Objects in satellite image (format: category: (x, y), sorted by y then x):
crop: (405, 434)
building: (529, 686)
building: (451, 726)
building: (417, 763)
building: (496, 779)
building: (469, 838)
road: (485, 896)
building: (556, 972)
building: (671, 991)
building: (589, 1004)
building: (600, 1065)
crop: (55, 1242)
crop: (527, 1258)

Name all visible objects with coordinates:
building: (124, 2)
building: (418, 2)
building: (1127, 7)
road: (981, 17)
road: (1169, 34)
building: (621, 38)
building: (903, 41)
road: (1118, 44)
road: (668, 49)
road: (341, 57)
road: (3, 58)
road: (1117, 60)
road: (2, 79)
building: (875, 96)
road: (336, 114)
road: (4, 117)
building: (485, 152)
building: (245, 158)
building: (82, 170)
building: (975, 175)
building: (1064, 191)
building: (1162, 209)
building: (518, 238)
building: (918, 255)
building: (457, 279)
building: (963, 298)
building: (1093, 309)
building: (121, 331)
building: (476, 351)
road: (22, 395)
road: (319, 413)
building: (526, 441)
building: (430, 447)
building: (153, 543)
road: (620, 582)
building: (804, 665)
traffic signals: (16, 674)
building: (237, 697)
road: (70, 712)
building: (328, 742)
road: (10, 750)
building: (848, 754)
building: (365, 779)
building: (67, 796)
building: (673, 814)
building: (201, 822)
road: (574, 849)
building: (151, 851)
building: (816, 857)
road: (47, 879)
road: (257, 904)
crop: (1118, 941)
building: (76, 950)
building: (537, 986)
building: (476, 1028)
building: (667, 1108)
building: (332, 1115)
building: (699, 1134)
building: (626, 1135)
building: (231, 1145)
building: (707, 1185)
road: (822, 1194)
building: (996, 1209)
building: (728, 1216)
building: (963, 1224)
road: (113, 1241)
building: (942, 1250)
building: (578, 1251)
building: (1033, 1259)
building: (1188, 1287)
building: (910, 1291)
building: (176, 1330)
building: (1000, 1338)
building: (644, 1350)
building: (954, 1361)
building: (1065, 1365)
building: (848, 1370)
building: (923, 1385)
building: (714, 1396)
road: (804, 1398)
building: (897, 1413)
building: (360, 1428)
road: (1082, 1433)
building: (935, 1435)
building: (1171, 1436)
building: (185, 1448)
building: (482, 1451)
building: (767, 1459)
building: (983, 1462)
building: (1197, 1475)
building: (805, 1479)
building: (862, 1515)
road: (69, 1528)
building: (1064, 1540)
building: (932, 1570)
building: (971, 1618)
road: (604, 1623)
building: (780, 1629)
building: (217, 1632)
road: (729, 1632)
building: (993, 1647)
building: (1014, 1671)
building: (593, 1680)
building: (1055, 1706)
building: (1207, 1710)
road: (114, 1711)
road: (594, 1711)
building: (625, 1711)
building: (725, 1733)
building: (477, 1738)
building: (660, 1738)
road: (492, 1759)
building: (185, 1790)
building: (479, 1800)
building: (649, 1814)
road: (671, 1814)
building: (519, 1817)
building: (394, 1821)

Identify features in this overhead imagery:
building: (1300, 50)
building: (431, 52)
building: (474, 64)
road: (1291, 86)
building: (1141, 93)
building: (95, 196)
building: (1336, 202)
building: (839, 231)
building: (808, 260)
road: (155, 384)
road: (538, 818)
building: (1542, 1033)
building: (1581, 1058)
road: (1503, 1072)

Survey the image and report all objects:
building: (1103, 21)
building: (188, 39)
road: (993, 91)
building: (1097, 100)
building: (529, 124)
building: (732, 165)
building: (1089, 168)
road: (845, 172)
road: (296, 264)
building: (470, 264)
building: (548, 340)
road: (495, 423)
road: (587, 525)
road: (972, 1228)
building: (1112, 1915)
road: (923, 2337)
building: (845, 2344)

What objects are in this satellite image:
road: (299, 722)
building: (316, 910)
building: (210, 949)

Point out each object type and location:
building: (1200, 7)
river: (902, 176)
########
== Directive ==
The records above need to be written out once more, exactly.

== Exercise result ==
Objects in satellite image (format: category: (x, y), sorted by y then x):
crop: (405, 434)
building: (529, 686)
building: (451, 726)
building: (417, 763)
building: (496, 779)
building: (469, 838)
road: (485, 896)
building: (556, 972)
building: (671, 991)
building: (589, 1004)
building: (600, 1065)
crop: (55, 1242)
crop: (527, 1258)

Name all visible objects with coordinates:
building: (124, 2)
building: (418, 2)
building: (1127, 7)
road: (981, 17)
road: (1169, 34)
building: (621, 38)
building: (903, 41)
road: (1118, 44)
road: (668, 49)
road: (341, 57)
road: (3, 58)
road: (1117, 60)
road: (2, 79)
building: (875, 96)
road: (336, 114)
road: (4, 117)
building: (485, 152)
building: (245, 158)
building: (82, 170)
building: (975, 175)
building: (1064, 191)
building: (1162, 209)
building: (518, 238)
building: (918, 255)
building: (457, 279)
building: (963, 298)
building: (1093, 309)
building: (121, 331)
building: (476, 351)
road: (22, 395)
road: (319, 413)
building: (526, 441)
building: (430, 447)
building: (153, 543)
road: (620, 582)
building: (804, 665)
traffic signals: (16, 674)
building: (237, 697)
road: (70, 712)
building: (328, 742)
road: (10, 750)
building: (848, 754)
building: (365, 779)
building: (67, 796)
building: (673, 814)
building: (201, 822)
road: (574, 849)
building: (151, 851)
building: (816, 857)
road: (47, 879)
road: (257, 904)
crop: (1118, 941)
building: (76, 950)
building: (537, 986)
building: (476, 1028)
building: (667, 1108)
building: (332, 1115)
building: (699, 1134)
building: (626, 1135)
building: (231, 1145)
building: (707, 1185)
road: (822, 1194)
building: (996, 1209)
building: (728, 1216)
building: (963, 1224)
road: (113, 1241)
building: (942, 1250)
building: (578, 1251)
building: (1033, 1259)
building: (1188, 1287)
building: (910, 1291)
building: (176, 1330)
building: (1000, 1338)
building: (644, 1350)
building: (954, 1361)
building: (1065, 1365)
building: (848, 1370)
building: (923, 1385)
building: (714, 1396)
road: (804, 1398)
building: (897, 1413)
building: (360, 1428)
road: (1082, 1433)
building: (935, 1435)
building: (1171, 1436)
building: (185, 1448)
building: (482, 1451)
building: (767, 1459)
building: (983, 1462)
building: (1197, 1475)
building: (805, 1479)
building: (862, 1515)
road: (69, 1528)
building: (1064, 1540)
building: (932, 1570)
building: (971, 1618)
road: (604, 1623)
building: (780, 1629)
building: (217, 1632)
road: (729, 1632)
building: (993, 1647)
building: (1014, 1671)
building: (593, 1680)
building: (1055, 1706)
building: (1207, 1710)
road: (114, 1711)
road: (594, 1711)
building: (625, 1711)
building: (725, 1733)
building: (477, 1738)
building: (660, 1738)
road: (492, 1759)
building: (185, 1790)
building: (479, 1800)
building: (649, 1814)
road: (671, 1814)
building: (519, 1817)
building: (394, 1821)

Identify features in this overhead imagery:
building: (1300, 50)
building: (431, 52)
building: (474, 64)
road: (1291, 86)
building: (1141, 93)
building: (95, 196)
building: (1336, 202)
building: (839, 231)
building: (808, 260)
road: (155, 384)
road: (538, 818)
building: (1542, 1033)
building: (1581, 1058)
road: (1503, 1072)

Survey the image and report all objects:
building: (1103, 21)
building: (188, 39)
road: (993, 91)
building: (1097, 100)
building: (529, 124)
building: (732, 165)
building: (1089, 168)
road: (845, 172)
road: (296, 264)
building: (470, 264)
building: (548, 340)
road: (495, 423)
road: (587, 525)
road: (972, 1228)
building: (1112, 1915)
road: (923, 2337)
building: (845, 2344)

What objects are in this satellite image:
road: (299, 722)
building: (316, 910)
building: (210, 949)

Point out each object type and location:
building: (1200, 7)
river: (902, 176)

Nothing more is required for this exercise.